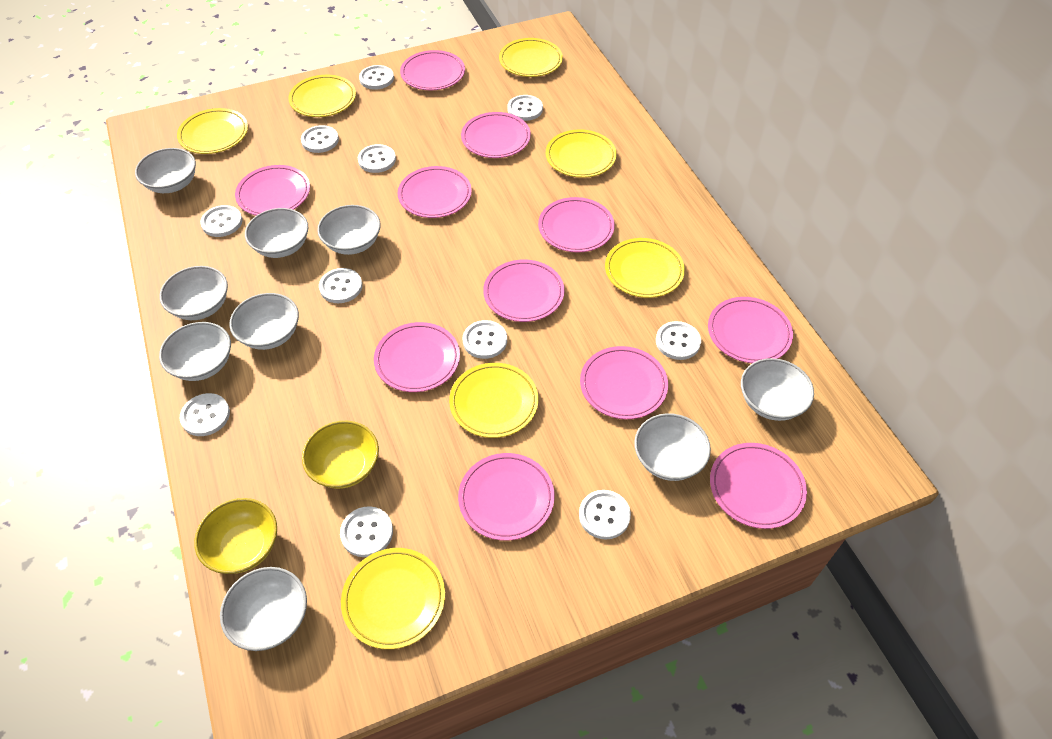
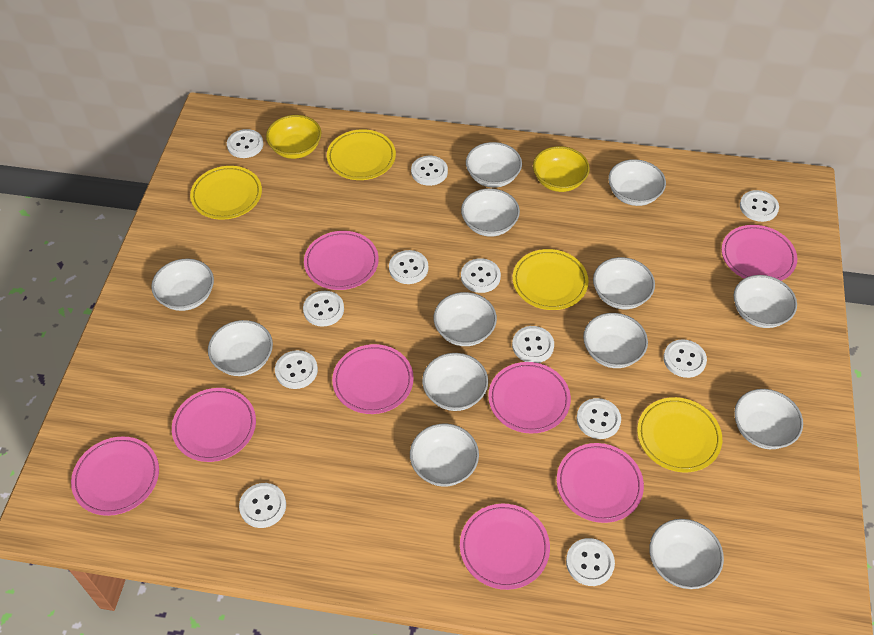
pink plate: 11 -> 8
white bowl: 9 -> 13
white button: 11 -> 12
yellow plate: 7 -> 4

◆ ◆ ◆ ◆ ◆ ◆ ◆

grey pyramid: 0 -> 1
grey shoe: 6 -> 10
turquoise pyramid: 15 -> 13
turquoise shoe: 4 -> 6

◆ ◆ ◆ ◆ ◆ ◆ ◆

**Work item**
Above are the records. Print exactly, and only, the lines from the line with "white bowl: 9 -> 13" to the line with "yellow plate: 7 -> 4", both inclusive.

**Exercise output**
white bowl: 9 -> 13
white button: 11 -> 12
yellow plate: 7 -> 4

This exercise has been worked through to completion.